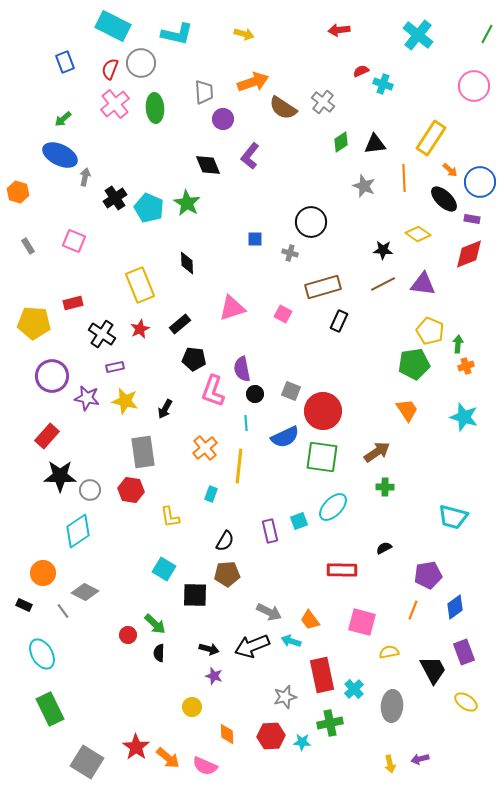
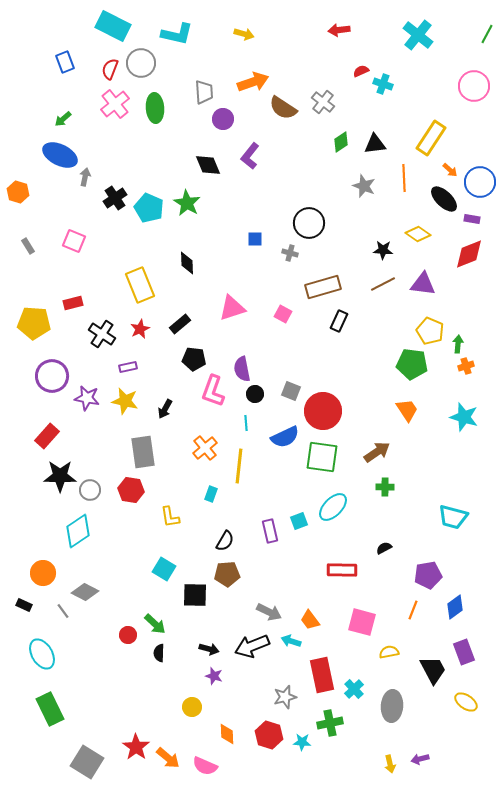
black circle at (311, 222): moved 2 px left, 1 px down
green pentagon at (414, 364): moved 2 px left; rotated 16 degrees clockwise
purple rectangle at (115, 367): moved 13 px right
red hexagon at (271, 736): moved 2 px left, 1 px up; rotated 20 degrees clockwise
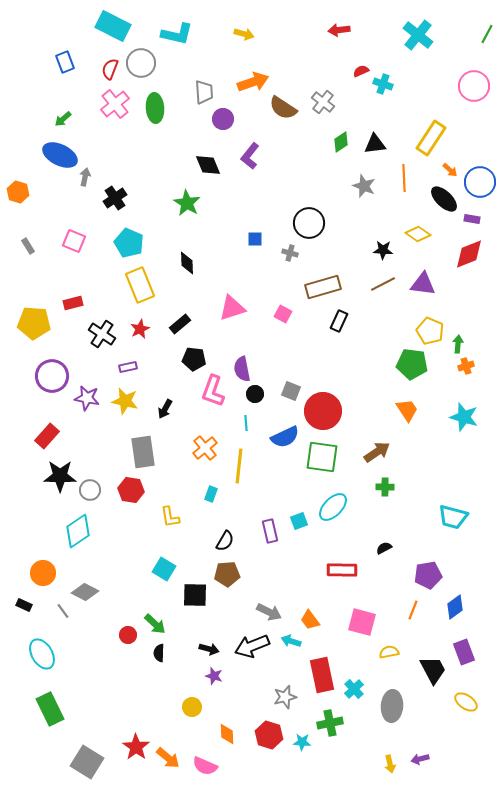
cyan pentagon at (149, 208): moved 20 px left, 35 px down
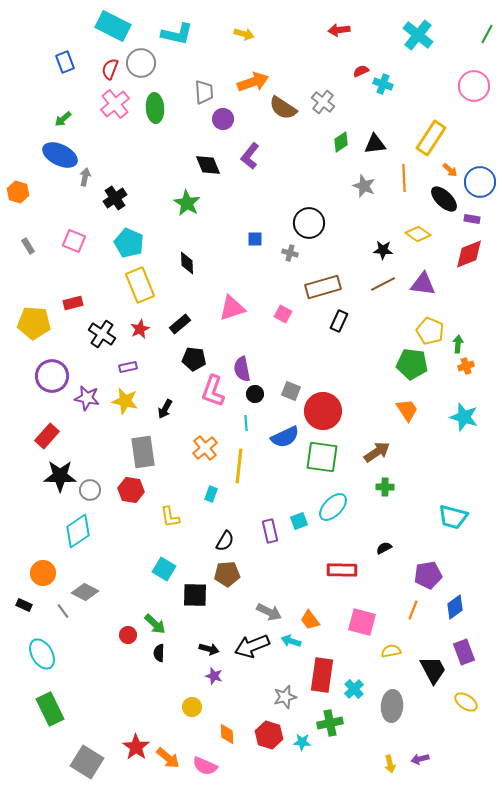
yellow semicircle at (389, 652): moved 2 px right, 1 px up
red rectangle at (322, 675): rotated 20 degrees clockwise
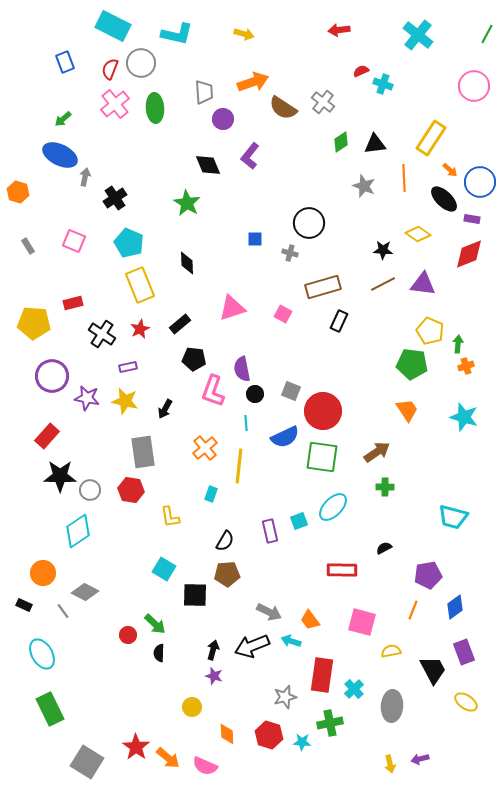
black arrow at (209, 649): moved 4 px right, 1 px down; rotated 90 degrees counterclockwise
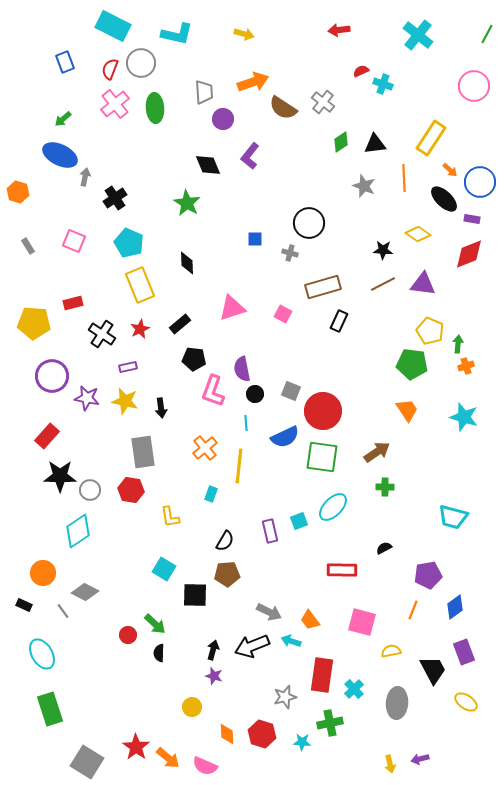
black arrow at (165, 409): moved 4 px left, 1 px up; rotated 36 degrees counterclockwise
gray ellipse at (392, 706): moved 5 px right, 3 px up
green rectangle at (50, 709): rotated 8 degrees clockwise
red hexagon at (269, 735): moved 7 px left, 1 px up
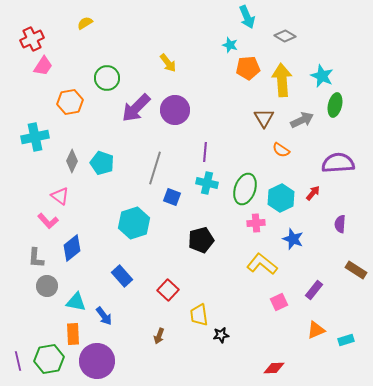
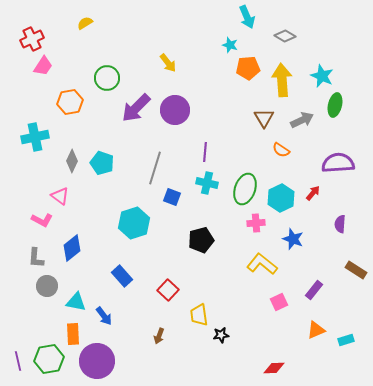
pink L-shape at (48, 221): moved 6 px left, 1 px up; rotated 20 degrees counterclockwise
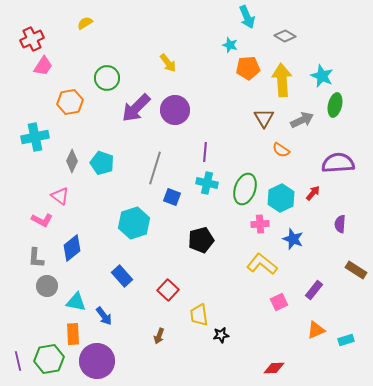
pink cross at (256, 223): moved 4 px right, 1 px down
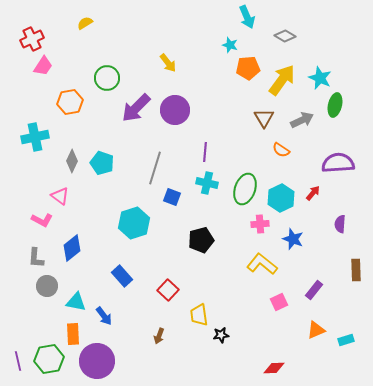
cyan star at (322, 76): moved 2 px left, 2 px down
yellow arrow at (282, 80): rotated 40 degrees clockwise
brown rectangle at (356, 270): rotated 55 degrees clockwise
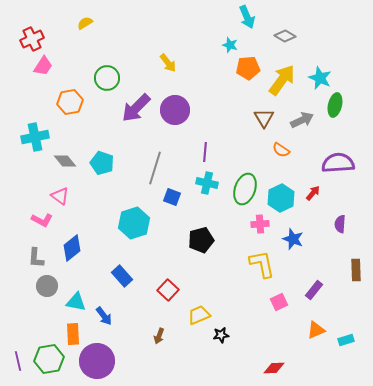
gray diamond at (72, 161): moved 7 px left; rotated 65 degrees counterclockwise
yellow L-shape at (262, 264): rotated 40 degrees clockwise
yellow trapezoid at (199, 315): rotated 75 degrees clockwise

## Your task:
Please update the records above so that every "px" becomes "pixels", with nothing else altered. Omit the pictures from your answer.

## Response below:
black circle at (311, 222): moved 2 pixels left, 1 pixels down
green pentagon at (414, 364): moved 2 pixels left; rotated 16 degrees clockwise
purple rectangle at (115, 367): moved 13 pixels right
red hexagon at (271, 736): moved 2 pixels left, 1 pixels up; rotated 20 degrees clockwise
cyan pentagon at (149, 208): moved 20 pixels left, 35 pixels down
yellow semicircle at (389, 652): moved 2 pixels right, 1 pixels up
red rectangle at (322, 675): rotated 20 degrees clockwise
black arrow at (209, 649): moved 4 pixels right, 1 pixels down; rotated 90 degrees counterclockwise
black arrow at (165, 409): moved 4 pixels left, 1 pixels up; rotated 36 degrees counterclockwise
gray ellipse at (392, 706): moved 5 pixels right, 3 pixels up
green rectangle at (50, 709): rotated 8 degrees clockwise
red hexagon at (269, 735): moved 7 pixels left, 1 pixels up
pink L-shape at (48, 221): moved 6 pixels left, 1 pixels up; rotated 20 degrees counterclockwise
pink cross at (256, 223): moved 4 pixels right, 1 pixels down
cyan star at (322, 76): moved 2 pixels left, 2 pixels down
yellow arrow at (282, 80): rotated 40 degrees clockwise
brown rectangle at (356, 270): rotated 55 degrees clockwise
gray diamond at (72, 161): moved 7 pixels left; rotated 65 degrees counterclockwise
yellow L-shape at (262, 264): rotated 40 degrees clockwise
yellow trapezoid at (199, 315): rotated 75 degrees clockwise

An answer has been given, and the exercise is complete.